**BRIEF:** From the line with "yellow arrow: (117, 56) -> (190, 54), moved" through the line with "black line: (784, 535)", inclusive, return each line of the data below exactly and leave the rest out.

====== DATA IN THIS EXERCISE ======

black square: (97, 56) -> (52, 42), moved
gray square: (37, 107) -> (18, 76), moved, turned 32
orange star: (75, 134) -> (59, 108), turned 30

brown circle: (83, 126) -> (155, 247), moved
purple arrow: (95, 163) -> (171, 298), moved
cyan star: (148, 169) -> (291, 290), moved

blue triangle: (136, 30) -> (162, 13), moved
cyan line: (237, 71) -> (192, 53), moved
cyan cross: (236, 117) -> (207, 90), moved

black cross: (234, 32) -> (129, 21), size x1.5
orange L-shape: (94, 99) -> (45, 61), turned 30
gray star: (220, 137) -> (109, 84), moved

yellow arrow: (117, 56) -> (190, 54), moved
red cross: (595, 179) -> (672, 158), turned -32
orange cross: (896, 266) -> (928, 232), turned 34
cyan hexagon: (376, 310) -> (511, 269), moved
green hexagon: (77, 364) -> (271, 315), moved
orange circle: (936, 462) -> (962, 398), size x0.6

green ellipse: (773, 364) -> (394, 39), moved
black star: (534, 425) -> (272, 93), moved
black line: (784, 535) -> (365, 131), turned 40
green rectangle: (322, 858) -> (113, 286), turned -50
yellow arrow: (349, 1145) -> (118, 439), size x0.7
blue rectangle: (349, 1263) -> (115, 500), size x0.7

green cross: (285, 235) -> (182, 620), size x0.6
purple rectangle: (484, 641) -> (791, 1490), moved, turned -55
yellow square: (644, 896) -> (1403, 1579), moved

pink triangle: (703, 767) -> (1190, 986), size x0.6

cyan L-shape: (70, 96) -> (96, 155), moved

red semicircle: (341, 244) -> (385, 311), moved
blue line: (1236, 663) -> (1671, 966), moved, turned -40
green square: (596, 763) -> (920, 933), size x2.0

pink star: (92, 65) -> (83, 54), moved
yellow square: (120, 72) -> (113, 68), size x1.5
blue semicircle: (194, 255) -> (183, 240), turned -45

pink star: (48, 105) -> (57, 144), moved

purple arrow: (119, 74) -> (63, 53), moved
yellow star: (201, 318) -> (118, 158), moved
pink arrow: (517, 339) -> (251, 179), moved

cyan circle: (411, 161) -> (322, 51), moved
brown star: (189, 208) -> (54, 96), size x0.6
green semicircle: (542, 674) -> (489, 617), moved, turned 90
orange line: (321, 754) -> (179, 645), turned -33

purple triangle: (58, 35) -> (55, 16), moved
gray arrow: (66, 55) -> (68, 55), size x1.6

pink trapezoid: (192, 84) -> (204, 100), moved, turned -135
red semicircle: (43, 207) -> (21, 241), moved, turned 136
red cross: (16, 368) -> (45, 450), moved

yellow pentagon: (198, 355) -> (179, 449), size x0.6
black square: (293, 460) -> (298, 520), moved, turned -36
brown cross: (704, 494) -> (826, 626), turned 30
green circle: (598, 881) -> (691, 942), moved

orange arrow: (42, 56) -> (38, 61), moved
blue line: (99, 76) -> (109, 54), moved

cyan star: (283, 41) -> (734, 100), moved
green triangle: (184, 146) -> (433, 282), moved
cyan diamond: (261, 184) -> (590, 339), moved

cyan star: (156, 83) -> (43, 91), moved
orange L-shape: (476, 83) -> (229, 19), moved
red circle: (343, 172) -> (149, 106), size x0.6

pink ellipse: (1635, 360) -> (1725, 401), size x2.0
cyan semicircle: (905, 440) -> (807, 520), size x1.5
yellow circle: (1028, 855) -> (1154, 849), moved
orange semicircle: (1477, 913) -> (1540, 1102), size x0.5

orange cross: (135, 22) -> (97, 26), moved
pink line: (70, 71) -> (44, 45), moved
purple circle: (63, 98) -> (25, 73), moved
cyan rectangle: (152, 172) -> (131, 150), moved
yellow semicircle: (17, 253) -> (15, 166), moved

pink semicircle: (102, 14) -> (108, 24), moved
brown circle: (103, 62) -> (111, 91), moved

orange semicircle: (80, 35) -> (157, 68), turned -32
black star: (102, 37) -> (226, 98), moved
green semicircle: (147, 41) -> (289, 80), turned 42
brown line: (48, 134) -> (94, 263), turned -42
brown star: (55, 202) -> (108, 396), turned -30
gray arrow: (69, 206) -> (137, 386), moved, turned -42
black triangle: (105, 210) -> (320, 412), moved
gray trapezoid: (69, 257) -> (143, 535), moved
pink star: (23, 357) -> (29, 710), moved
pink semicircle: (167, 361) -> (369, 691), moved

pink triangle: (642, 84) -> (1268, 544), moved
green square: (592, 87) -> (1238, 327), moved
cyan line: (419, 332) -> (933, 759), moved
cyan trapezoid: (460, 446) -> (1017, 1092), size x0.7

======

**RESULT OF THIS TASK:**
yellow arrow: (117, 56) -> (190, 54), moved
red cross: (595, 179) -> (672, 158), turned -32
orange cross: (896, 266) -> (928, 232), turned 34
cyan hexagon: (376, 310) -> (511, 269), moved
green hexagon: (77, 364) -> (271, 315), moved
orange circle: (936, 462) -> (962, 398), size x0.6

green ellipse: (773, 364) -> (394, 39), moved
black star: (534, 425) -> (272, 93), moved
black line: (784, 535) -> (365, 131), turned 40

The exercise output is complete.